*** Block opens ***

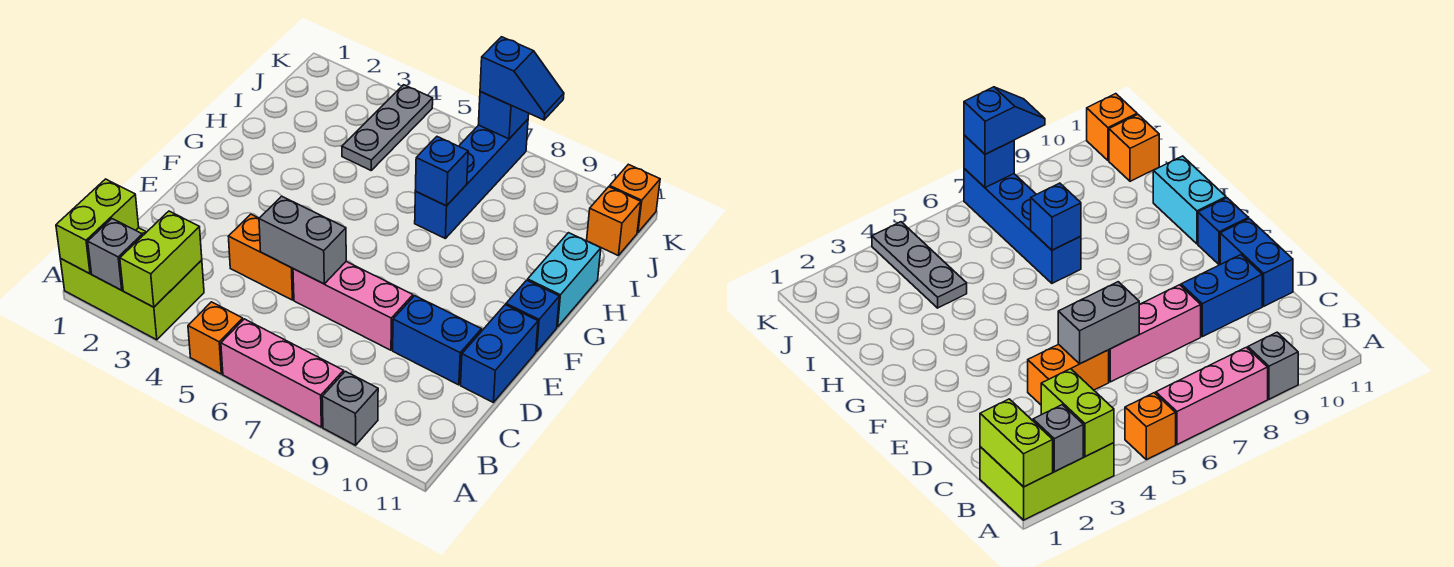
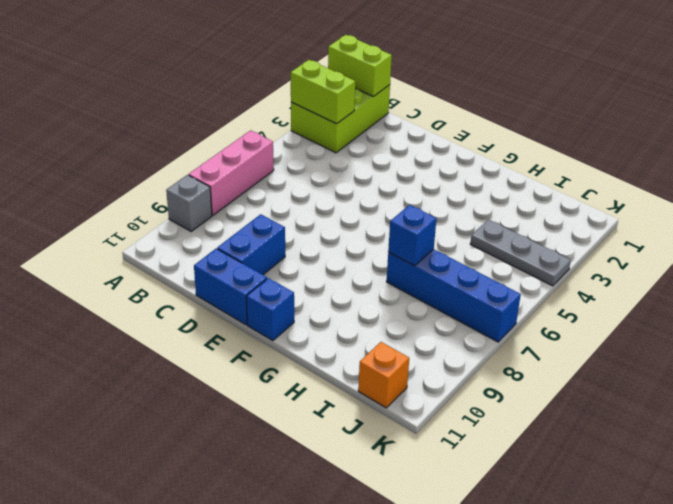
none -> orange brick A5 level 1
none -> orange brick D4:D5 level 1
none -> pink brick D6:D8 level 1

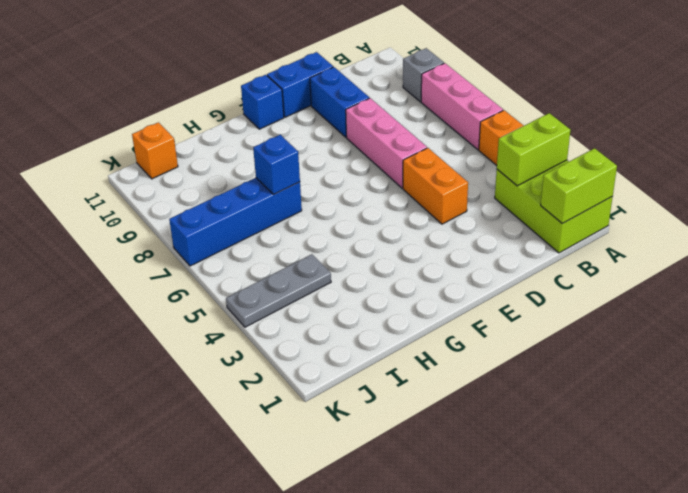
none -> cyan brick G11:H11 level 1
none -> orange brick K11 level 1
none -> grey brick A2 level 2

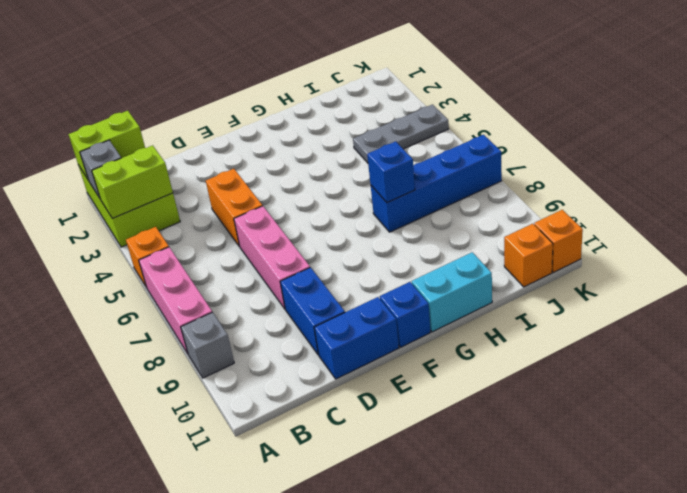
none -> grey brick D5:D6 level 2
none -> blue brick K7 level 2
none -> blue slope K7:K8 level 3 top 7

*** Block closes ***
*** Block opens ***

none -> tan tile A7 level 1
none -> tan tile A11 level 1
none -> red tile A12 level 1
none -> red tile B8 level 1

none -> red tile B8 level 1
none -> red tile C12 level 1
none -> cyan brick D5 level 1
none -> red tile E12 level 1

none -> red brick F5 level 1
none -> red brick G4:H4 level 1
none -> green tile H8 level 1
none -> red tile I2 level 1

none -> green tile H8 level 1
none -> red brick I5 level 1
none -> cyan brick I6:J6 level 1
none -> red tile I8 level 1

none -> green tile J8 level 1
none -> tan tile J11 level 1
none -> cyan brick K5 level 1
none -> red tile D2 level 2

*** Block closes ***
*** Block opens ***

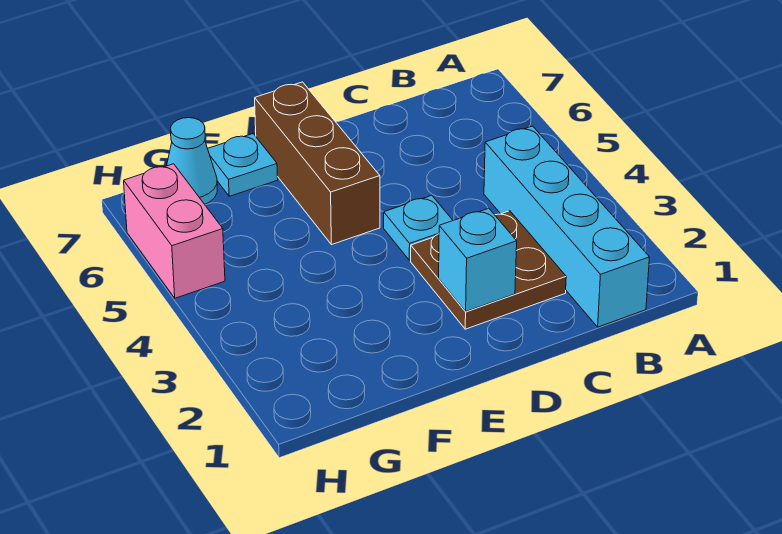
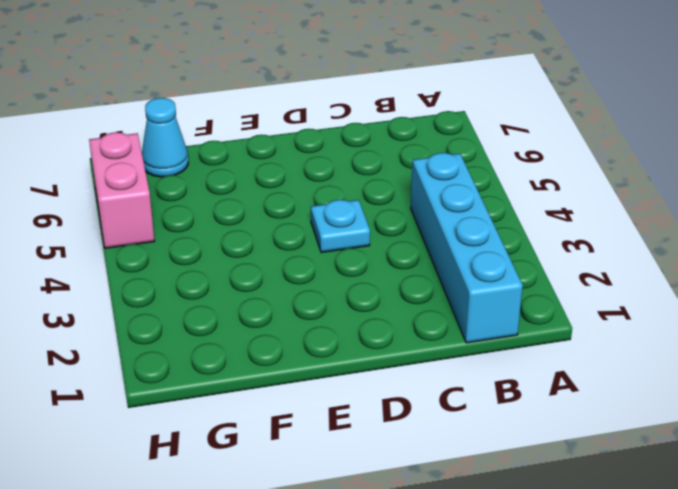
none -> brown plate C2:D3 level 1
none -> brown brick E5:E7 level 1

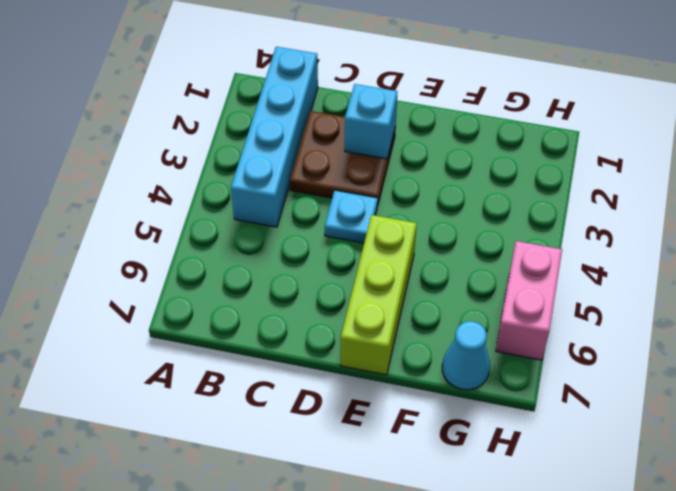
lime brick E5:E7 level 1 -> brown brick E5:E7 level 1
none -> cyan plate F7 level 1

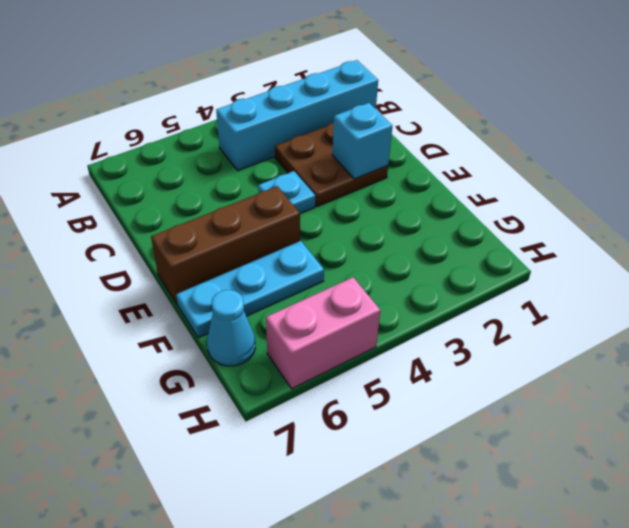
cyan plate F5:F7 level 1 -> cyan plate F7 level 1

*** Block closes ***

__WHAT TO WORK ON__: Starting with the line that has "none -> cyan plate F7 level 1" and going on through the line that has "cyan plate F5:F7", transcribe the records above exactly, but skip the pictures.

__ANSWER BELOW__:
none -> cyan plate F7 level 1

cyan plate F5:F7 level 1 -> cyan plate F7 level 1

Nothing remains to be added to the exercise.